• **ABOUT THIS TASK**:
Beneath this task are records; tally the lines in them that contain "brown" and report only the number.

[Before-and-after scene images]
============

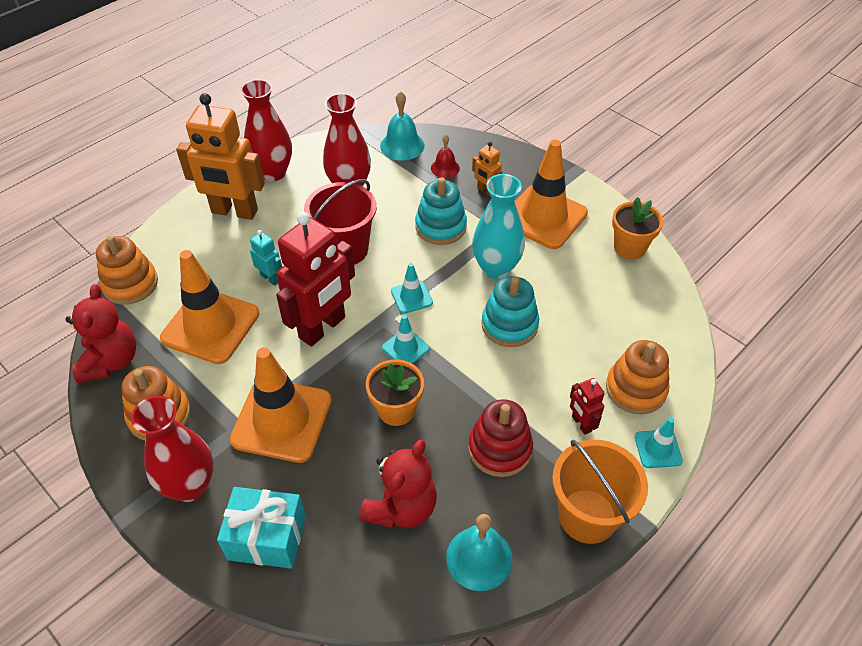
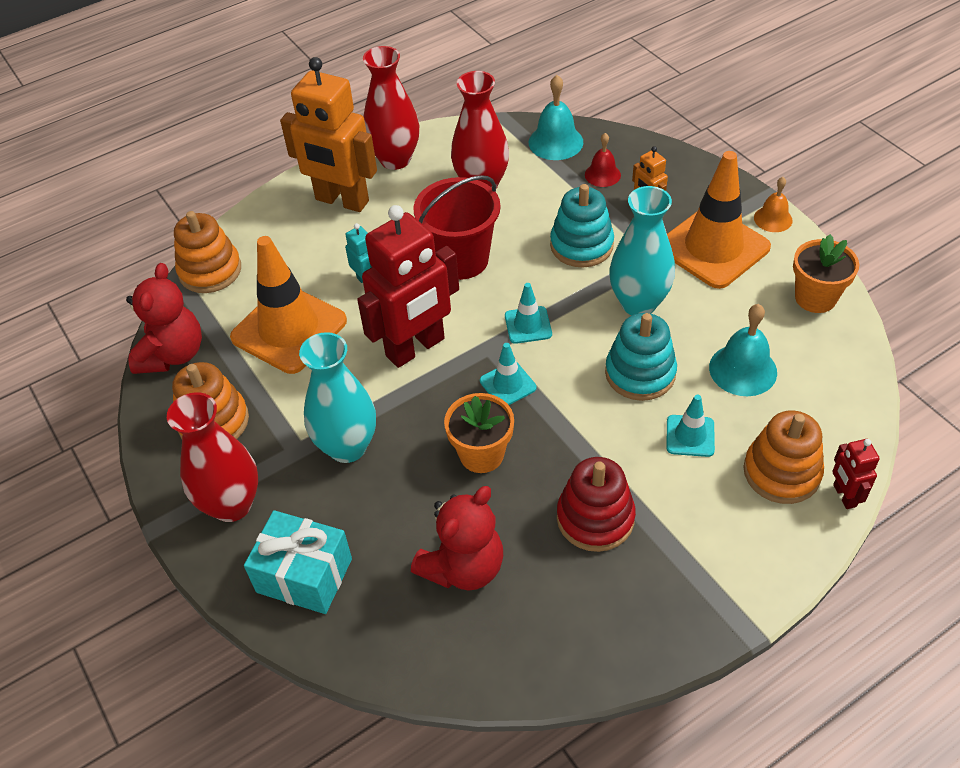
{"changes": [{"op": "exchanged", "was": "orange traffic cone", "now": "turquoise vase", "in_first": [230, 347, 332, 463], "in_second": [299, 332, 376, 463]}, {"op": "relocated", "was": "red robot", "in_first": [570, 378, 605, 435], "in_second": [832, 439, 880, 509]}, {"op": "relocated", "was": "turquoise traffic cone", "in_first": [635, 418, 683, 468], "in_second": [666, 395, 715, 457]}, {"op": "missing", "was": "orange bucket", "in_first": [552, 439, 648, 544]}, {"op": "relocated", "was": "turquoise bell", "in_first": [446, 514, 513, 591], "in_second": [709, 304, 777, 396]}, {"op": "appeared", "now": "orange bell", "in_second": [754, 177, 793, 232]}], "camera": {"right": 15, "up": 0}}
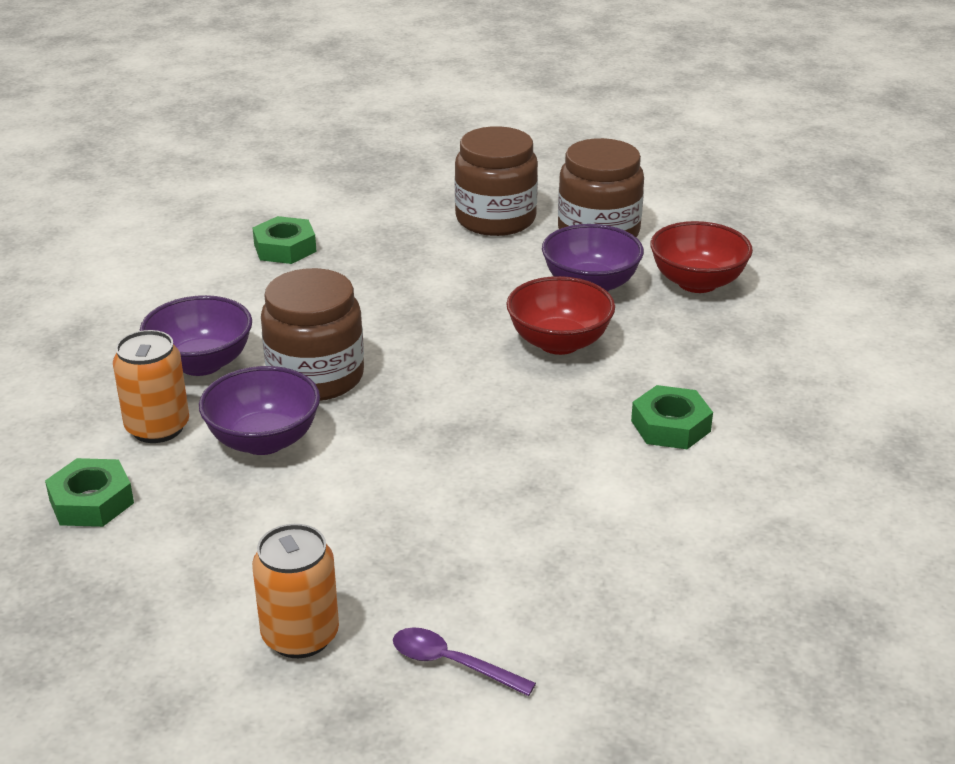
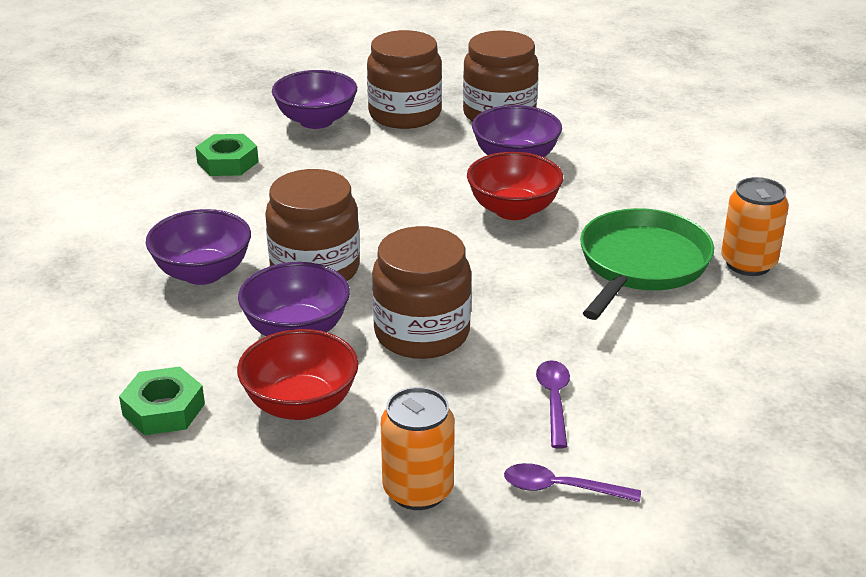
{"changes": [{"op": "relocated", "was": "red bowl", "in_first": [650, 221, 753, 293], "in_second": [237, 329, 359, 420]}, {"op": "relocated", "was": "orange can", "in_first": [113, 330, 189, 443], "in_second": [721, 177, 789, 276]}, {"op": "exchanged", "was": "green nut", "now": "green pan", "in_first": [631, 385, 713, 449], "in_second": [580, 208, 714, 320]}, {"op": "appeared", "now": "purple bowl", "in_second": [272, 70, 357, 129]}, {"op": "appeared", "now": "brown jar", "in_second": [372, 226, 472, 359]}, {"op": "appeared", "now": "purple spoon", "in_second": [536, 360, 570, 448]}], "camera": {"right": -15, "up": 0}}
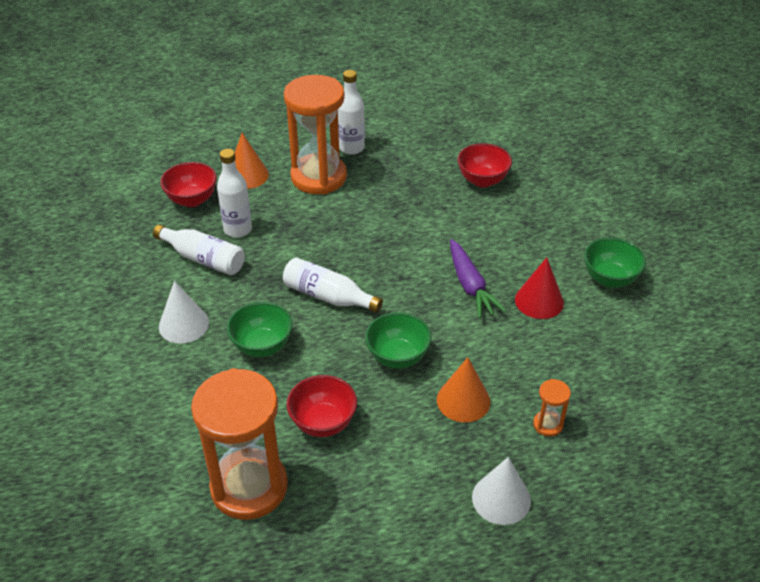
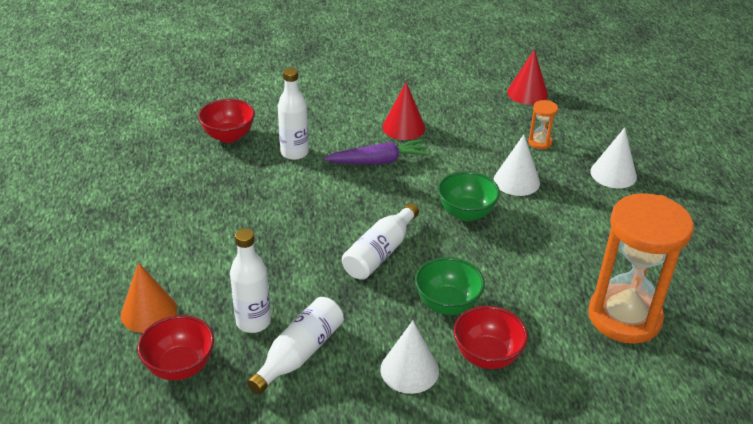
{"changes": [{"op": "relocated", "was": "white bottle", "in_first": [338, 70, 365, 155], "in_second": [278, 68, 309, 160]}, {"op": "missing", "was": "orange hourglass", "in_first": [284, 75, 347, 195]}, {"op": "missing", "was": "green bowl", "in_first": [584, 238, 646, 288]}, {"op": "colour", "was": "orange cone", "now": "white cone", "in_first": [437, 357, 491, 423], "in_second": [494, 135, 540, 196]}, {"op": "relocated", "was": "red bowl", "in_first": [286, 375, 357, 437], "in_second": [454, 306, 528, 369]}, {"op": "appeared", "now": "red cone", "in_second": [507, 49, 548, 105]}], "camera": {"right": -85, "up": -5}}
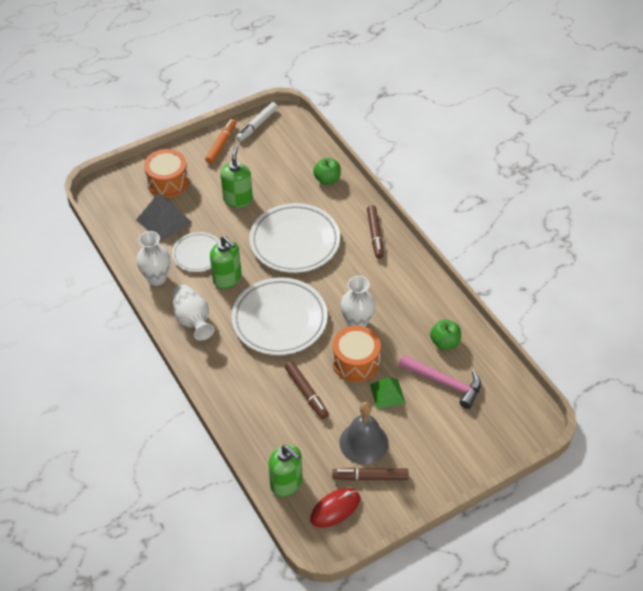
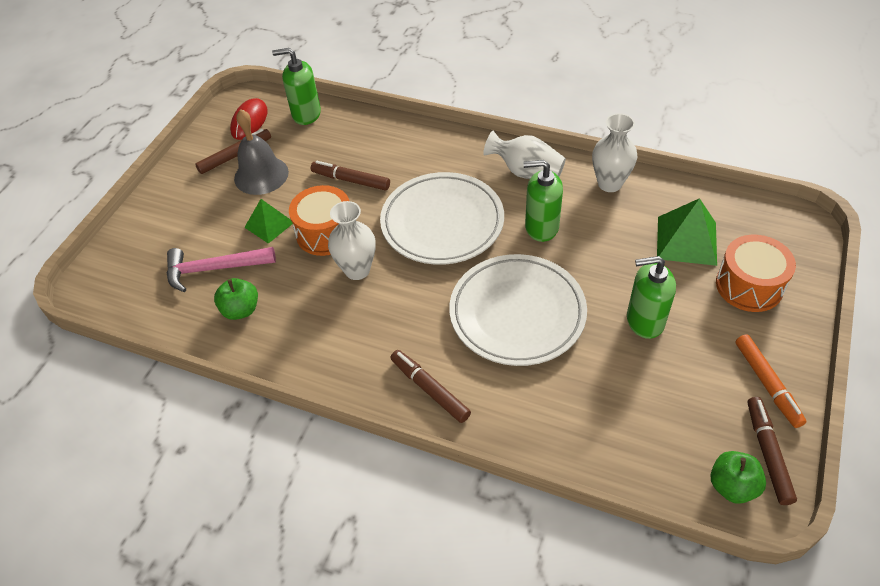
{"changes": [{"op": "colour", "was": "white marker", "now": "brown marker", "in_first": [236, 102, 278, 142], "in_second": [748, 397, 797, 505]}, {"op": "spun", "was": "green soap dispenser", "in_first": [220, 145, 253, 208], "in_second": [627, 256, 676, 339], "clockwise": 120}, {"op": "relocated", "was": "green apple", "in_first": [313, 158, 341, 185], "in_second": [710, 451, 766, 504]}, {"op": "colour", "was": "grey pyramid", "now": "green pyramid", "in_first": [136, 193, 192, 242], "in_second": [657, 198, 717, 266]}, {"op": "missing", "was": "white plate", "in_first": [172, 232, 220, 272]}], "camera": {"right": 145, "up": 0}}
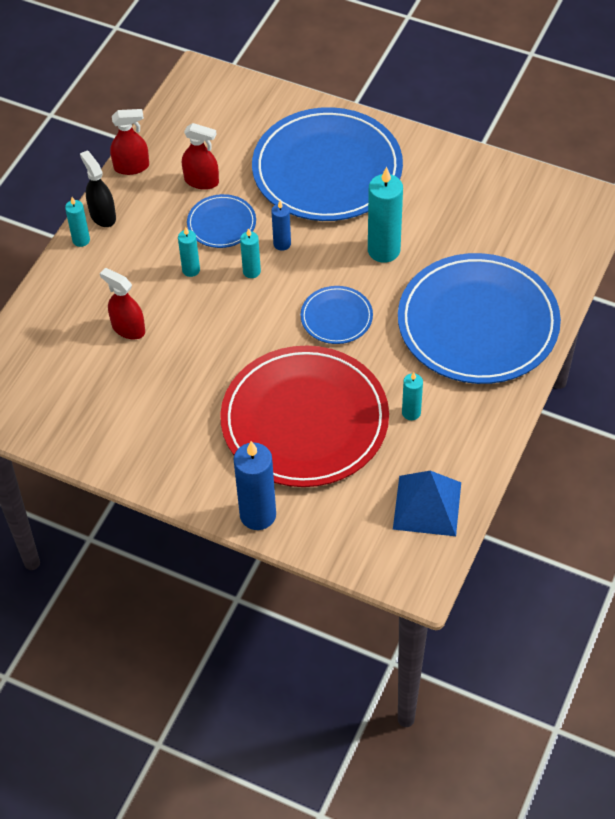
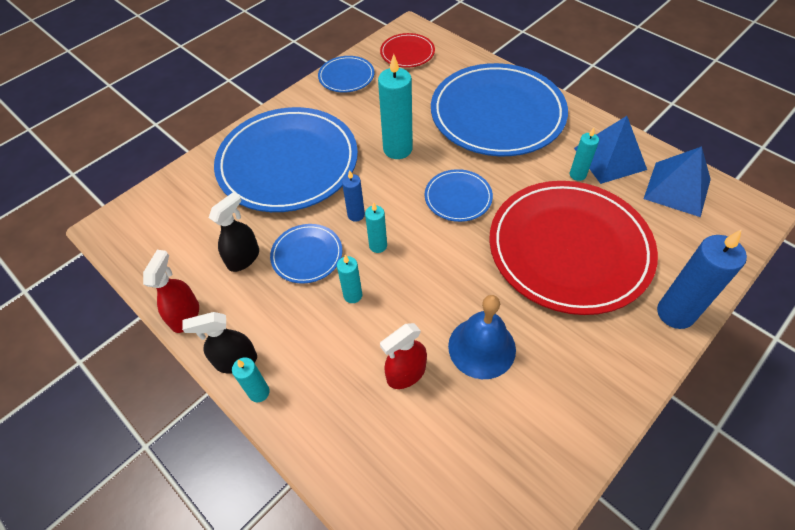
{"changes": [{"op": "colour", "was": "red spray bottle", "now": "black spray bottle", "in_first": [182, 123, 219, 190], "in_second": [209, 192, 259, 272]}, {"op": "appeared", "now": "red plate", "in_second": [380, 33, 435, 68]}, {"op": "appeared", "now": "blue plate", "in_second": [318, 56, 374, 93]}, {"op": "appeared", "now": "blue pyramid", "in_second": [574, 116, 647, 184]}, {"op": "appeared", "now": "blue bell", "in_second": [448, 295, 516, 379]}], "camera": {"right": -70, "up": 0}}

============

• **OUTPUT BELOW**:
2